Data for processing Block Start
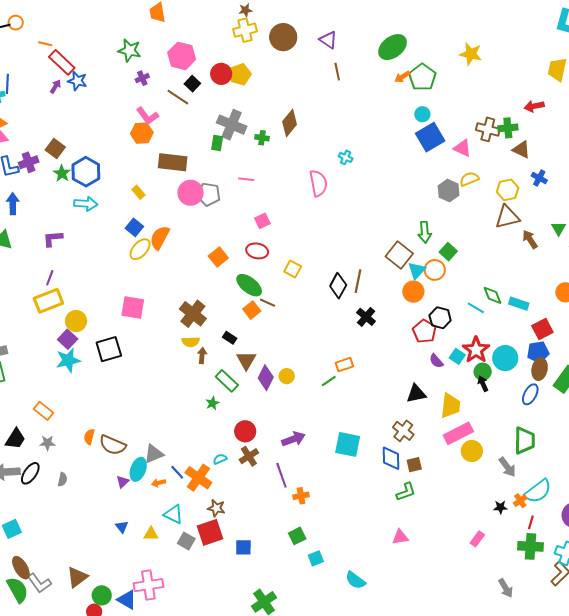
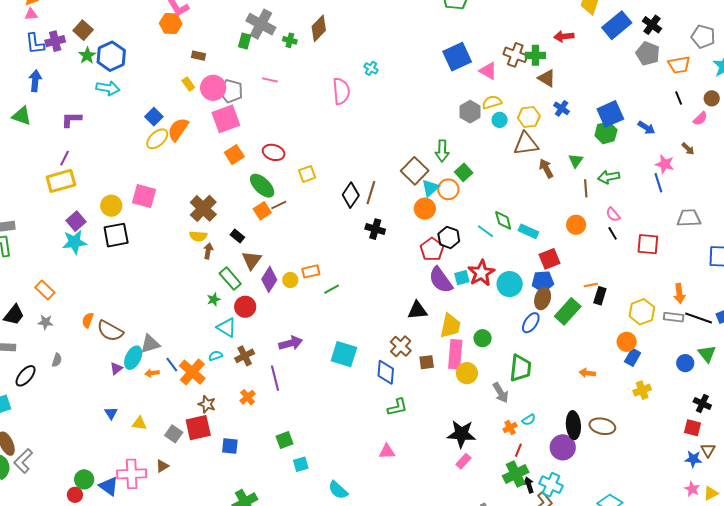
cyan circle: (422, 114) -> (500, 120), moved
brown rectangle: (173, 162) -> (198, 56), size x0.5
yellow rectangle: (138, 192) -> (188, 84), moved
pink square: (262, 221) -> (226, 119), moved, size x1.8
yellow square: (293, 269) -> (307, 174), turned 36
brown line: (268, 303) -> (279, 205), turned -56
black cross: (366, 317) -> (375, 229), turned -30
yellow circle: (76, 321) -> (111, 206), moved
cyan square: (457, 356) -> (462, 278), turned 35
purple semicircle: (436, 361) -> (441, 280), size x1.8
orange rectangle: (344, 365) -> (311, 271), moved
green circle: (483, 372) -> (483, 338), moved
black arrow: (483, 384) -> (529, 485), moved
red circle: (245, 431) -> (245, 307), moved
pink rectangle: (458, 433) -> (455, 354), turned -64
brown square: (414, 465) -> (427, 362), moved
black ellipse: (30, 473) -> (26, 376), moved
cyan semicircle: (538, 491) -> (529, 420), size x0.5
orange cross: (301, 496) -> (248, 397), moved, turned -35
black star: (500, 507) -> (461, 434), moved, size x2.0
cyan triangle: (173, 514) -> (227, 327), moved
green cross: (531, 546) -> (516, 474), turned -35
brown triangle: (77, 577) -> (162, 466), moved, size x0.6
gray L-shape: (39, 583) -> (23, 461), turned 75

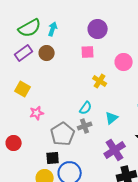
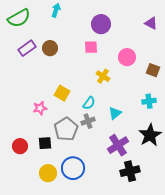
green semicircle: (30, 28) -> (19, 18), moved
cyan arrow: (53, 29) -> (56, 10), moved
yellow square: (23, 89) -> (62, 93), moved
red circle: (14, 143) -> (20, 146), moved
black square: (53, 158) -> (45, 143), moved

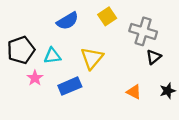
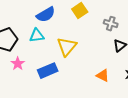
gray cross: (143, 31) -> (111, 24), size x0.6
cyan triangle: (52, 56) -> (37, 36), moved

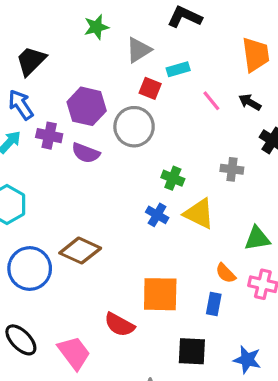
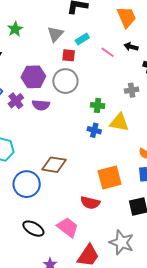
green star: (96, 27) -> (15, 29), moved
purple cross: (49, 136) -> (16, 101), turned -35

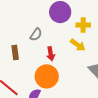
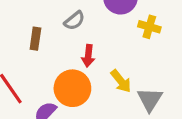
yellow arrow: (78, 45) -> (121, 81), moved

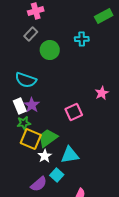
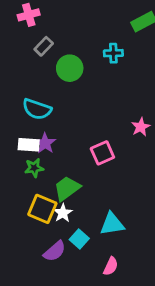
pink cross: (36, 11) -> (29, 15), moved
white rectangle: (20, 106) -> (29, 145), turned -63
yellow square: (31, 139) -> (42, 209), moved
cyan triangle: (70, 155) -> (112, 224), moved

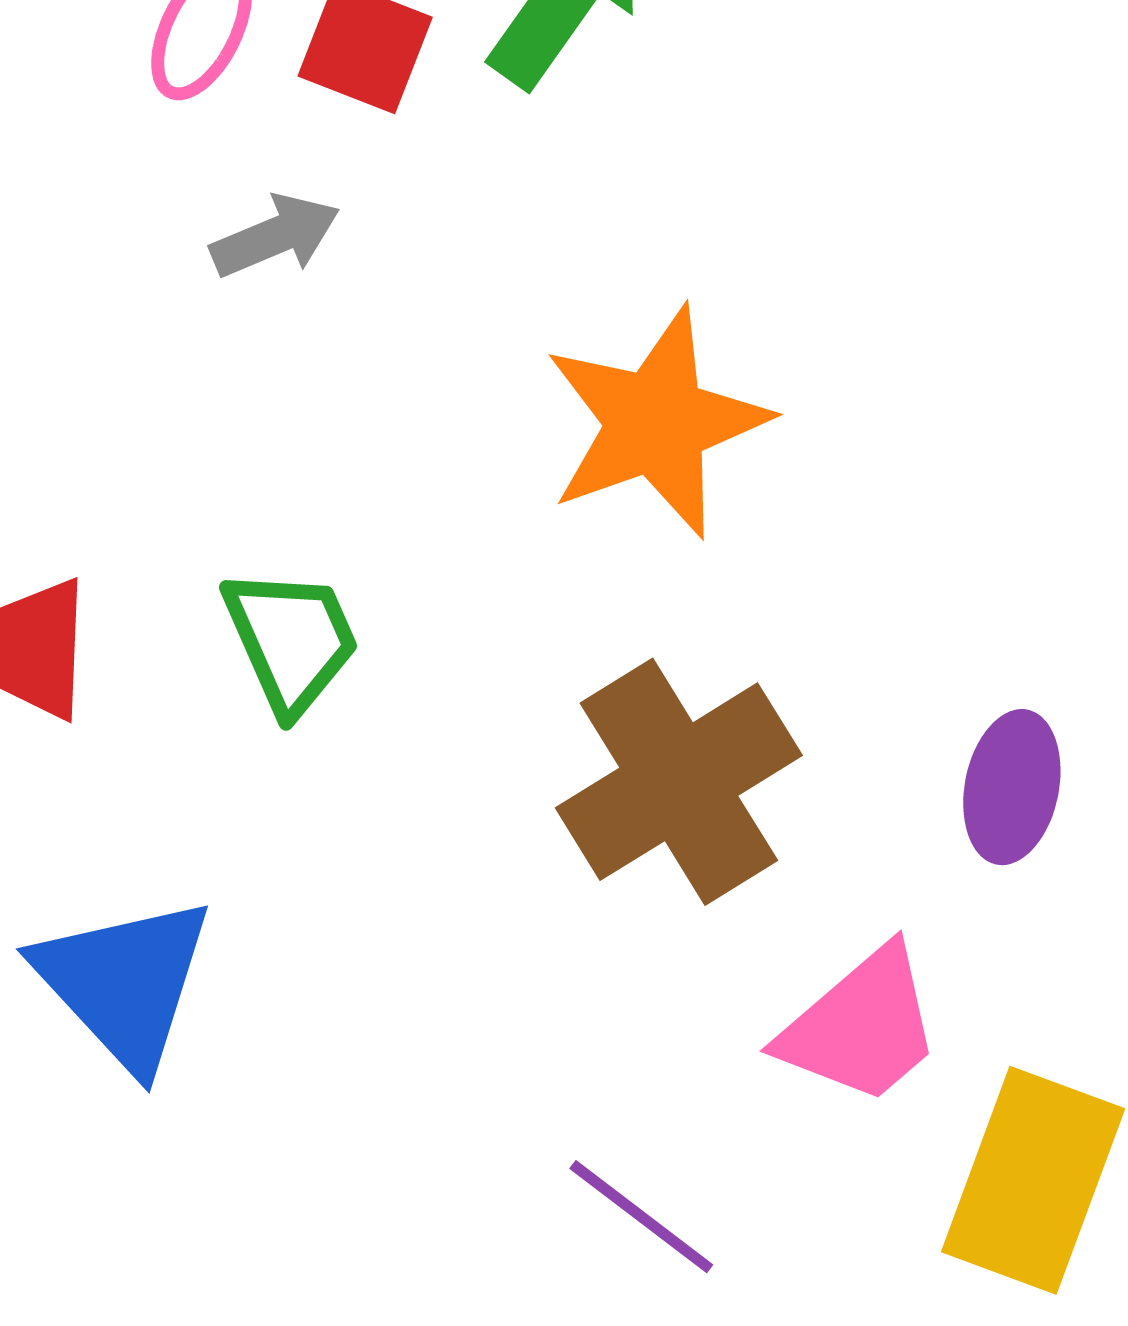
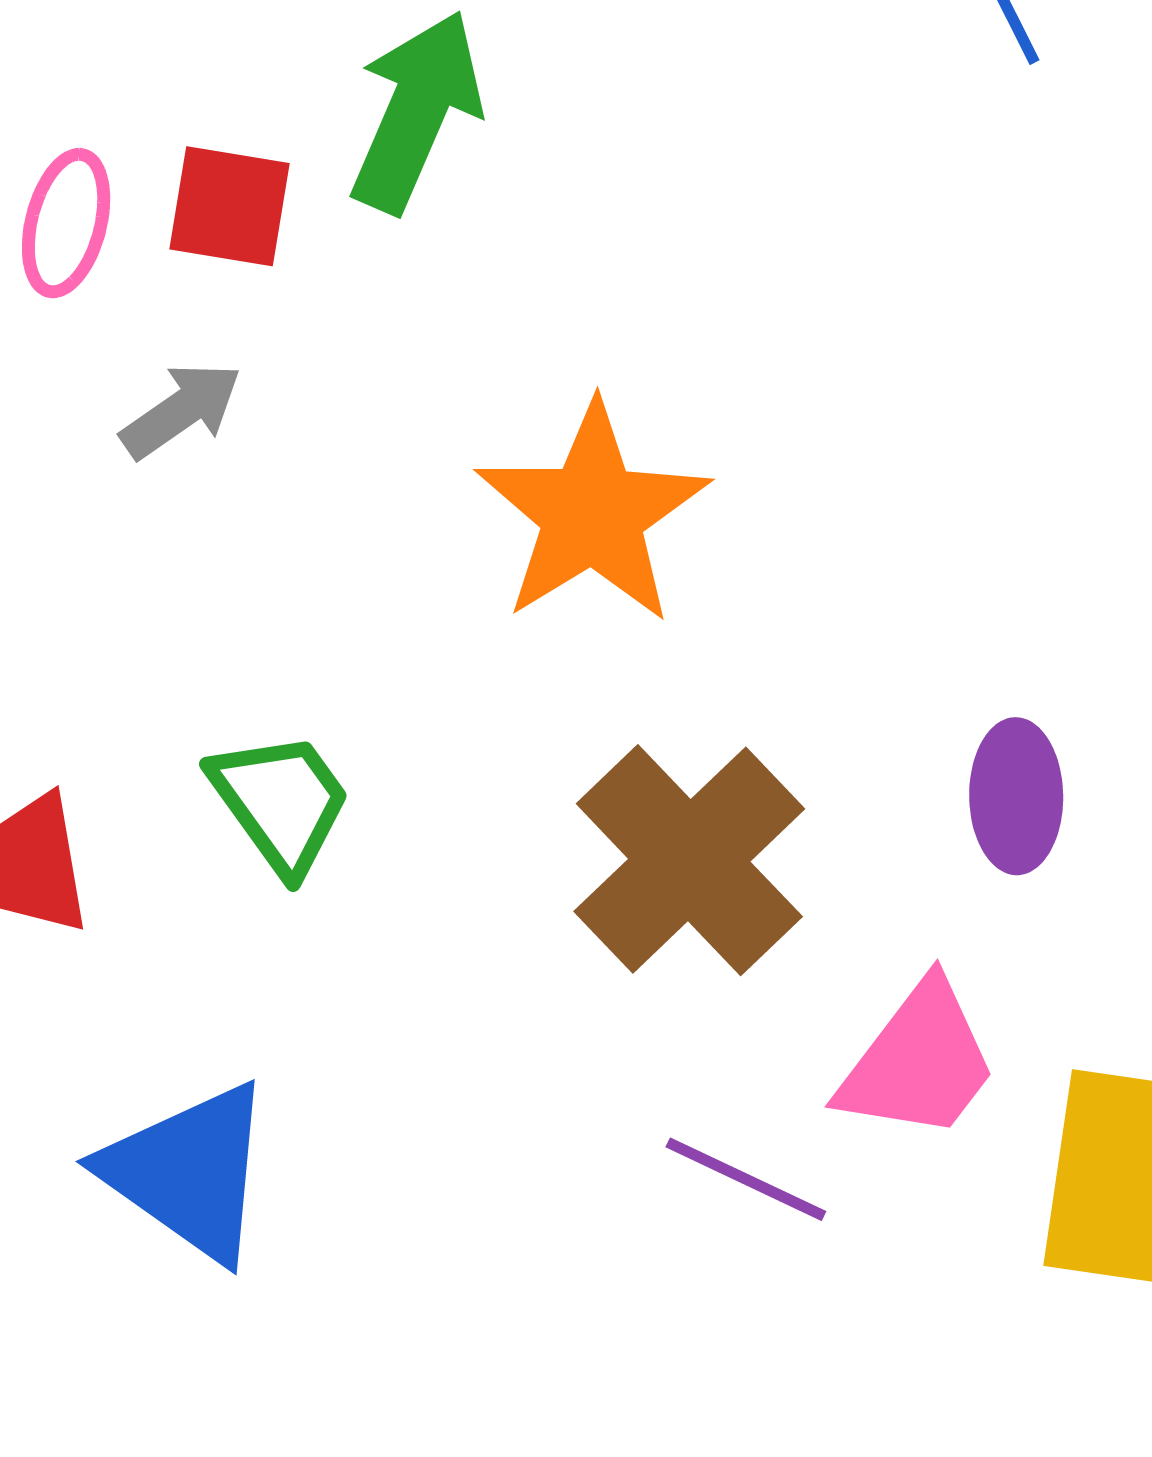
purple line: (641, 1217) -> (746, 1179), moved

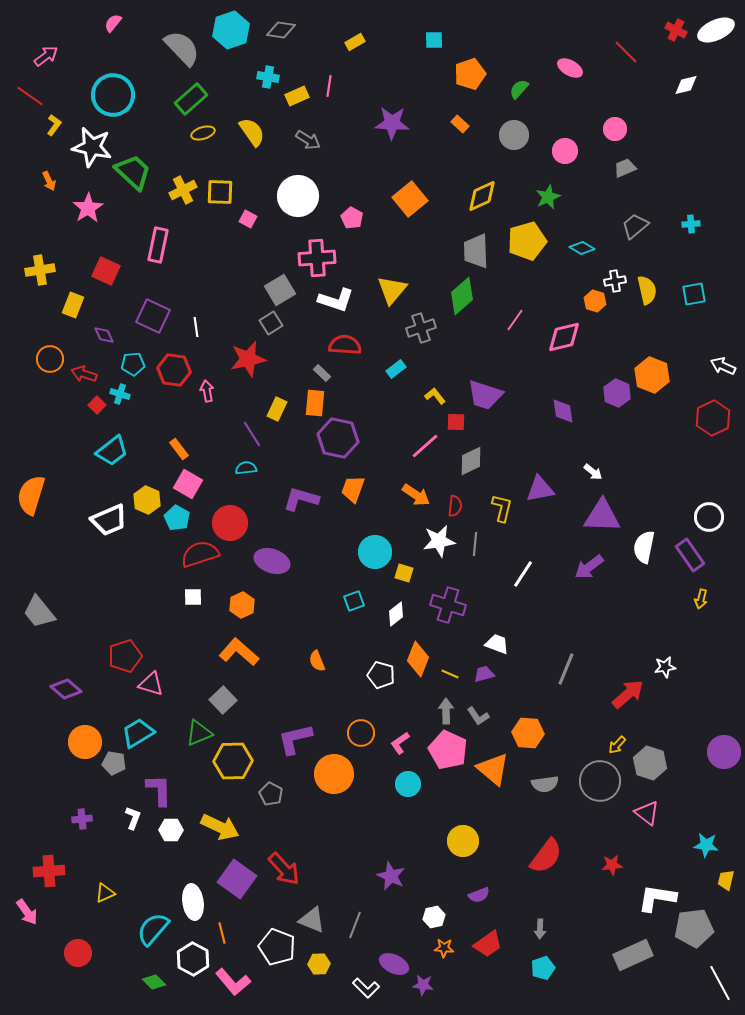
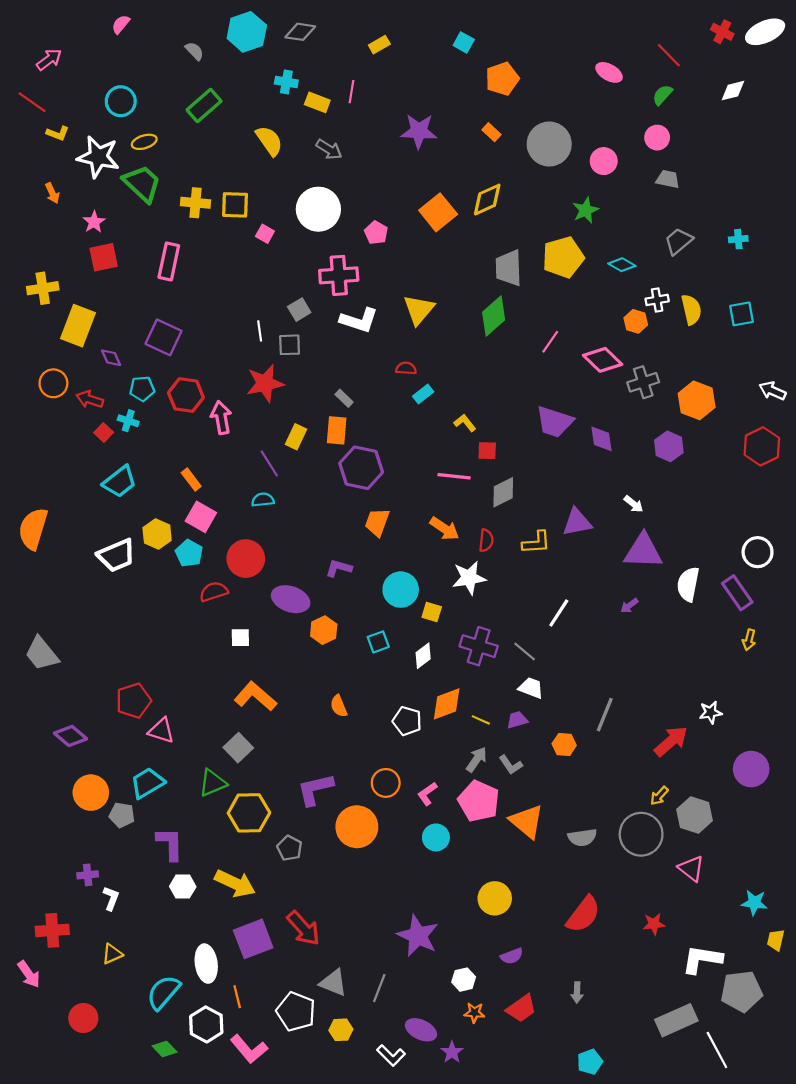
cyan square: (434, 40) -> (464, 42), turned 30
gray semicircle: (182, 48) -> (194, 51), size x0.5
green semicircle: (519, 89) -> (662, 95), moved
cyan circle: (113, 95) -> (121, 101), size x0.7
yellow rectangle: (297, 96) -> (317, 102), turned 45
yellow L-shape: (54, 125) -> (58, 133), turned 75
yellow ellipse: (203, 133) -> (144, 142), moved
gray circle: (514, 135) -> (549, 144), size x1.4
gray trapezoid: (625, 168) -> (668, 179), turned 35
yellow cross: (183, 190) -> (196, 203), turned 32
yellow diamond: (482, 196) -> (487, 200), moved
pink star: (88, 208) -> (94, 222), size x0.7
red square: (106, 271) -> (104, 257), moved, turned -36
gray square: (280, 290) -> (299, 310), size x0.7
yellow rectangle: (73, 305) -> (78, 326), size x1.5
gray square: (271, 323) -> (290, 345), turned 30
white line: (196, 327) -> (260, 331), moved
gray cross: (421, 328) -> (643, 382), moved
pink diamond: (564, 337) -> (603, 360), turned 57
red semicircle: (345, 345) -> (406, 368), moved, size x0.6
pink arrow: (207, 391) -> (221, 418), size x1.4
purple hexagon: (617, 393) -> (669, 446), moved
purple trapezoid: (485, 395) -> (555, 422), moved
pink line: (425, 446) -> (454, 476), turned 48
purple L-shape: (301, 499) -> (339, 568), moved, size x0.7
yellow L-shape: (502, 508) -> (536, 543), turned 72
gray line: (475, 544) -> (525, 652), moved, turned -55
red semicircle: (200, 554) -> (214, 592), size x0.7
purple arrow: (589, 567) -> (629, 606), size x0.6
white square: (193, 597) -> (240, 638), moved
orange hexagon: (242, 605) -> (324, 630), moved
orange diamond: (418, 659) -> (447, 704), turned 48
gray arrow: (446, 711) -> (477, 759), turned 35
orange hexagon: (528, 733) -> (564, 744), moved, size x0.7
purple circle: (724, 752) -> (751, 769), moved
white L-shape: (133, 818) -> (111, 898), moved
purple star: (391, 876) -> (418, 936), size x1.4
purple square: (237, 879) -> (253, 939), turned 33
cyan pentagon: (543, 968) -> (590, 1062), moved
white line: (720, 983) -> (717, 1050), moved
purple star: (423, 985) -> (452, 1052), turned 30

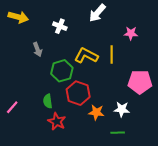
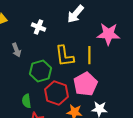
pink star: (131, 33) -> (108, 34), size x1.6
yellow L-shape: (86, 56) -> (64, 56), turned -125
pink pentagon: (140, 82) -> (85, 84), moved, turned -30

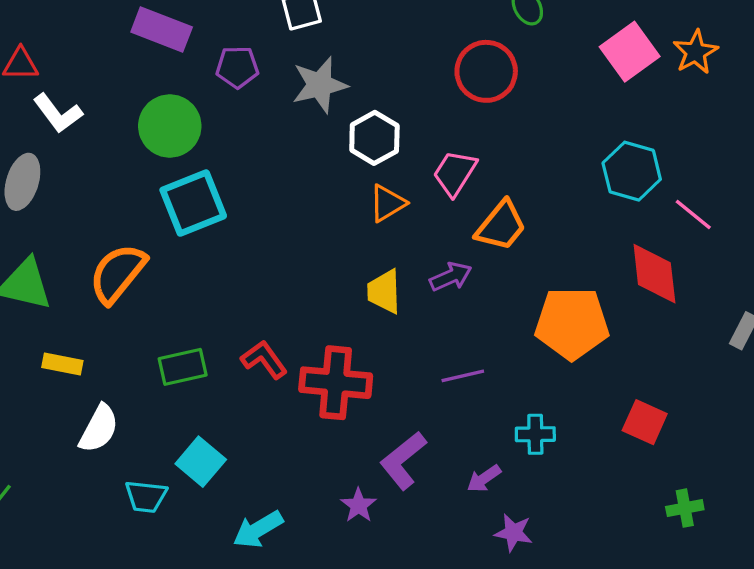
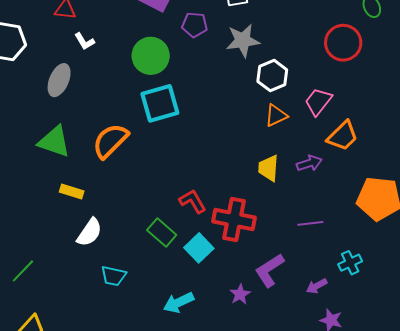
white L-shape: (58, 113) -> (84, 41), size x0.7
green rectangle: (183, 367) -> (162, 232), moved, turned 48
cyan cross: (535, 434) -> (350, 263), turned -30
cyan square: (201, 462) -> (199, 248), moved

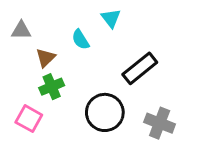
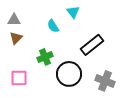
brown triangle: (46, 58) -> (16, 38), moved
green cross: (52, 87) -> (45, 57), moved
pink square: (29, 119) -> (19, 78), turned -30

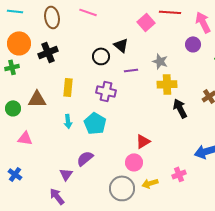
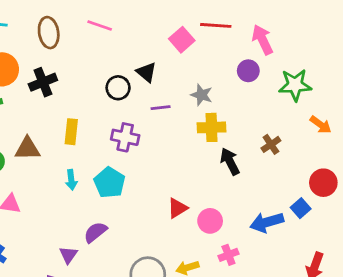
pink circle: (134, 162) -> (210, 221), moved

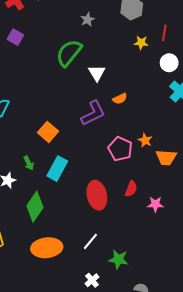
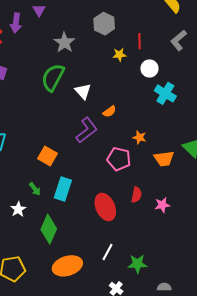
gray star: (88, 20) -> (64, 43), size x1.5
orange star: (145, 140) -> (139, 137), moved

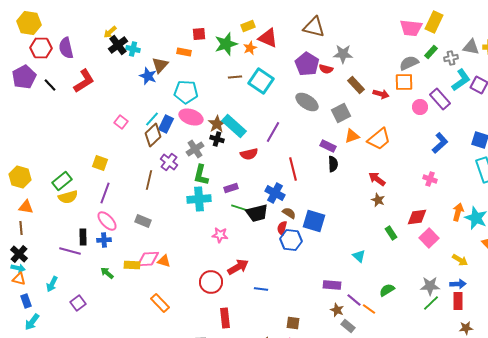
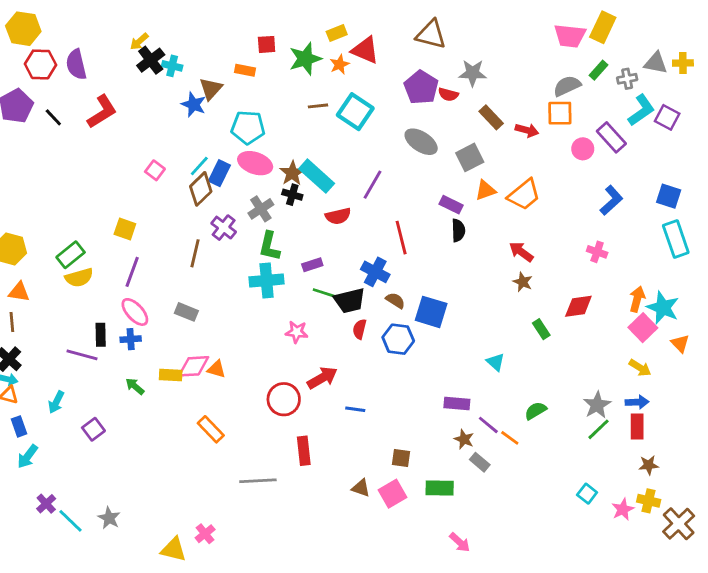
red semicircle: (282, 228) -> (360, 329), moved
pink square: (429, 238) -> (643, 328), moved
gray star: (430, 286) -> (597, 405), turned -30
Data for processing Block End
- **Brief**: Look above for the line containing "cyan triangle: (52, 56) -> (37, 36), moved", then write out every line from there down to the line containing "purple star: (391, 876)", that line included, with no pictures.

- **Answer space**:
cyan triangle: (52, 56) -> (37, 36), moved

green star: (96, 27) -> (15, 29), moved
purple cross: (49, 136) -> (16, 101), turned -35

yellow arrow: (78, 45) -> (121, 81), moved

pink cross: (36, 11) -> (29, 15), moved
white rectangle: (20, 106) -> (29, 145), turned -63
yellow square: (31, 139) -> (42, 209), moved
cyan triangle: (70, 155) -> (112, 224), moved

purple line: (641, 1217) -> (746, 1179), moved

cyan square: (434, 40) -> (464, 42), turned 30
gray semicircle: (182, 48) -> (194, 51), size x0.5
green semicircle: (519, 89) -> (662, 95), moved
cyan circle: (113, 95) -> (121, 101), size x0.7
yellow rectangle: (297, 96) -> (317, 102), turned 45
yellow L-shape: (54, 125) -> (58, 133), turned 75
yellow ellipse: (203, 133) -> (144, 142), moved
gray circle: (514, 135) -> (549, 144), size x1.4
gray trapezoid: (625, 168) -> (668, 179), turned 35
yellow cross: (183, 190) -> (196, 203), turned 32
yellow diamond: (482, 196) -> (487, 200), moved
pink star: (88, 208) -> (94, 222), size x0.7
red square: (106, 271) -> (104, 257), moved, turned -36
gray square: (280, 290) -> (299, 310), size x0.7
yellow rectangle: (73, 305) -> (78, 326), size x1.5
gray square: (271, 323) -> (290, 345), turned 30
white line: (196, 327) -> (260, 331), moved
gray cross: (421, 328) -> (643, 382), moved
pink diamond: (564, 337) -> (603, 360), turned 57
red semicircle: (345, 345) -> (406, 368), moved, size x0.6
pink arrow: (207, 391) -> (221, 418), size x1.4
purple hexagon: (617, 393) -> (669, 446), moved
purple trapezoid: (485, 395) -> (555, 422), moved
pink line: (425, 446) -> (454, 476), turned 48
purple L-shape: (301, 499) -> (339, 568), moved, size x0.7
yellow L-shape: (502, 508) -> (536, 543), turned 72
gray line: (475, 544) -> (525, 652), moved, turned -55
red semicircle: (200, 554) -> (214, 592), size x0.7
purple arrow: (589, 567) -> (629, 606), size x0.6
white square: (193, 597) -> (240, 638), moved
orange hexagon: (242, 605) -> (324, 630), moved
orange diamond: (418, 659) -> (447, 704), turned 48
gray arrow: (446, 711) -> (477, 759), turned 35
orange hexagon: (528, 733) -> (564, 744), moved, size x0.7
purple circle: (724, 752) -> (751, 769), moved
white L-shape: (133, 818) -> (111, 898), moved
purple star: (391, 876) -> (418, 936), size x1.4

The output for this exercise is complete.